Would you transcribe the line that holds "(445, 127) = (166, 360): orange" and all the lines below it, through the final one, exactly and with nothing else?

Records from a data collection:
[Start of Attachment]

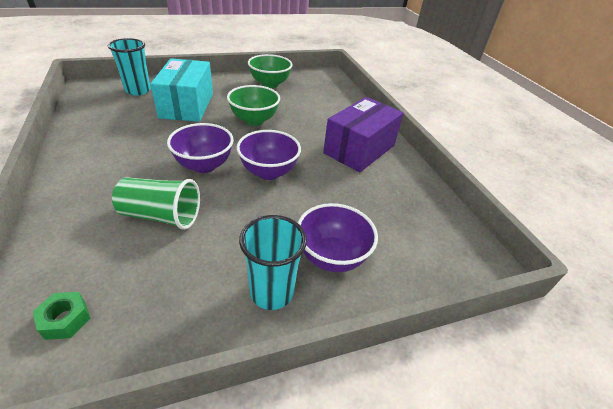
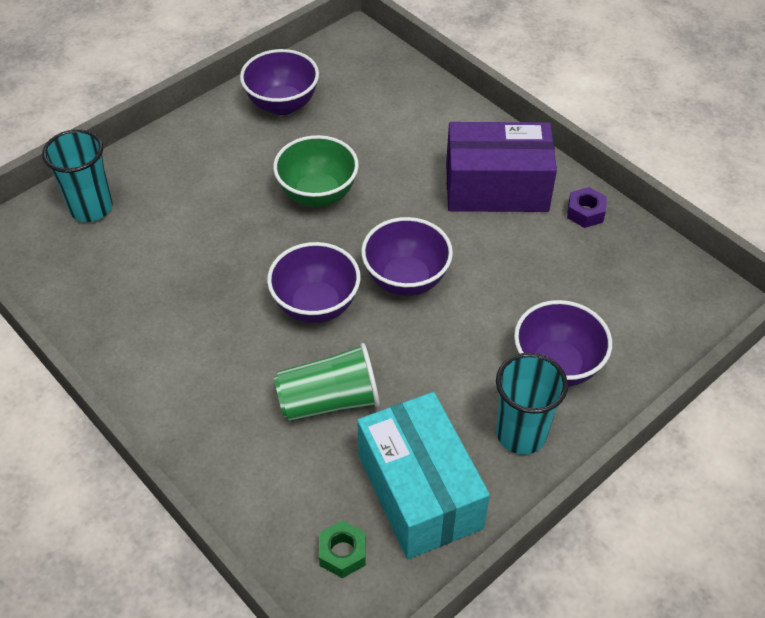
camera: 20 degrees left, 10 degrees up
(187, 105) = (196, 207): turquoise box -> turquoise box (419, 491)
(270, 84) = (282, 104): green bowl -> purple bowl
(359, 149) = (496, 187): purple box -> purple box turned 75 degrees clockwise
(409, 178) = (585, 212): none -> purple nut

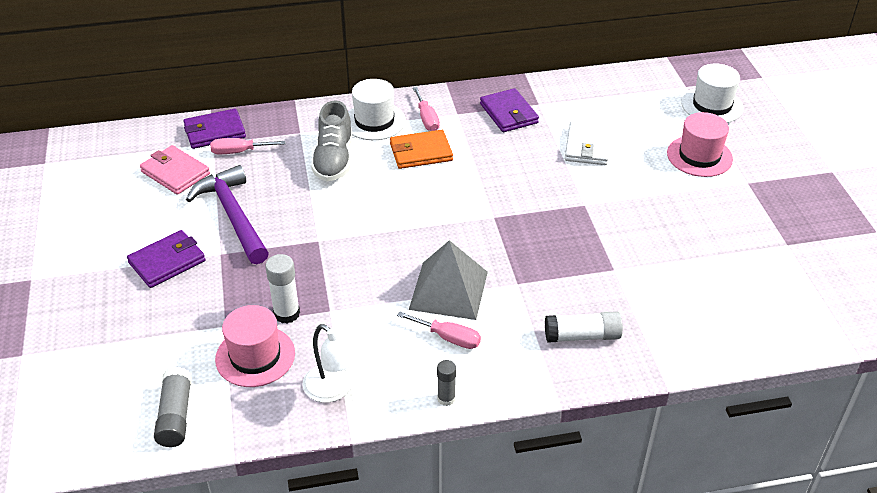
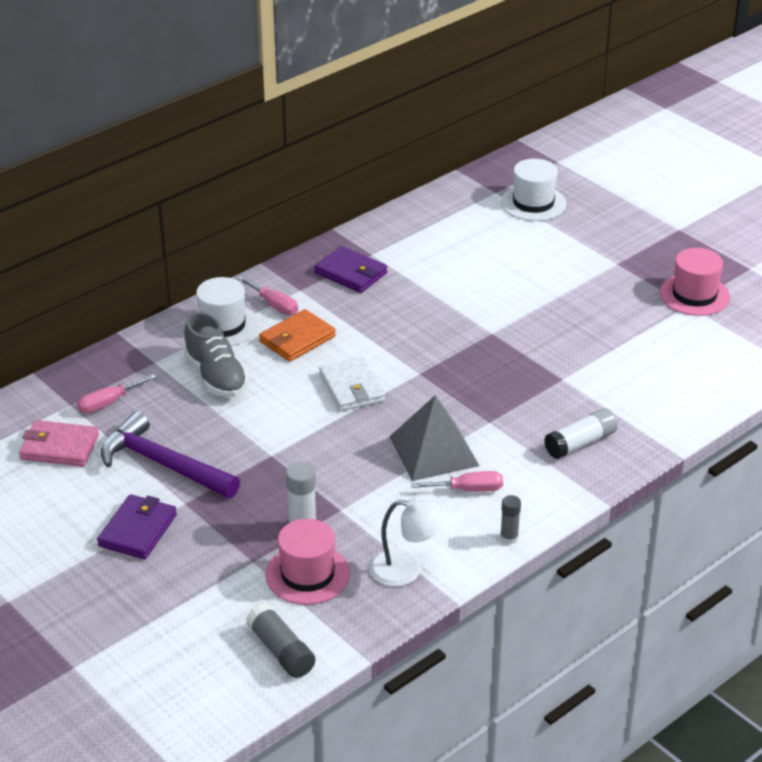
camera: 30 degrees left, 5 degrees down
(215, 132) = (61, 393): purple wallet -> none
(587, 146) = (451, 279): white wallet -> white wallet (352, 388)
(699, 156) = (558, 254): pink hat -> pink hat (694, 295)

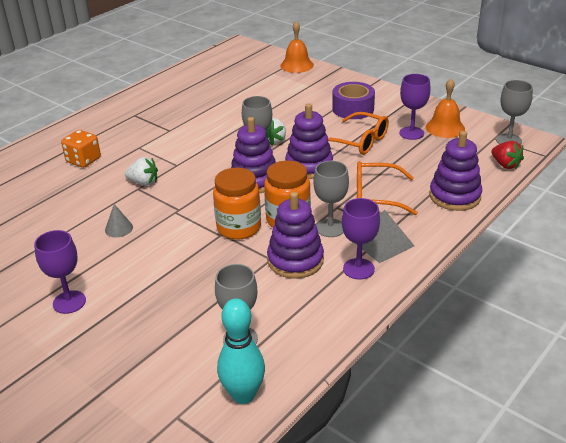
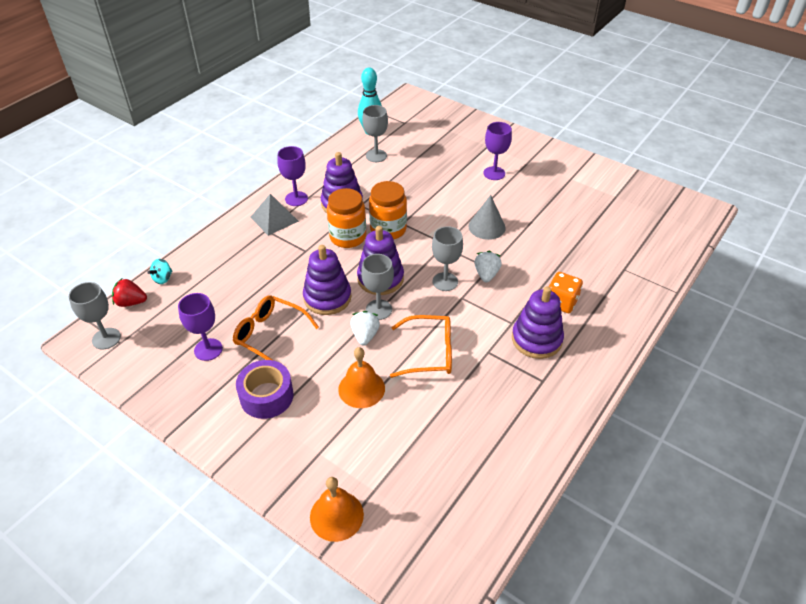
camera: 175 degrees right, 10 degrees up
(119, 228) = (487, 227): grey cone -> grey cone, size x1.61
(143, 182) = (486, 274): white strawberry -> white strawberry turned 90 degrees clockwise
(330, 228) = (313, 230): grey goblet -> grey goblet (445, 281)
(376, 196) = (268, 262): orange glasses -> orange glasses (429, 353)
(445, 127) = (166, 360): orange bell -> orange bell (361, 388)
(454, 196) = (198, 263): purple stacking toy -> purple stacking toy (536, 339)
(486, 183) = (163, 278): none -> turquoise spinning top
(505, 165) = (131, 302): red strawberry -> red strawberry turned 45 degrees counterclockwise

[End of Attachment]

EXERCISE RESPONSE
(445, 127) = (166, 360): orange bell -> orange bell (361, 388)
(454, 196) = (198, 263): purple stacking toy -> purple stacking toy (536, 339)
(486, 183) = (163, 278): none -> turquoise spinning top
(505, 165) = (131, 302): red strawberry -> red strawberry turned 45 degrees counterclockwise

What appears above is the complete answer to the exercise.